EXERCISE DETAILS:
Reproduce, with no changes, the line that contains "purple vase: 3 -> 0" and all the lines that come after it in the records.

WORKING DATA:
◆ ◆ ◆ ◆ ◆

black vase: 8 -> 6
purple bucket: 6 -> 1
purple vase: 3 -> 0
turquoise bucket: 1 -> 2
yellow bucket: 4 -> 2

◆ ◆ ◆ ◆ ◆

WRITTEN ANSWER:
purple vase: 3 -> 0
turquoise bucket: 1 -> 2
yellow bucket: 4 -> 2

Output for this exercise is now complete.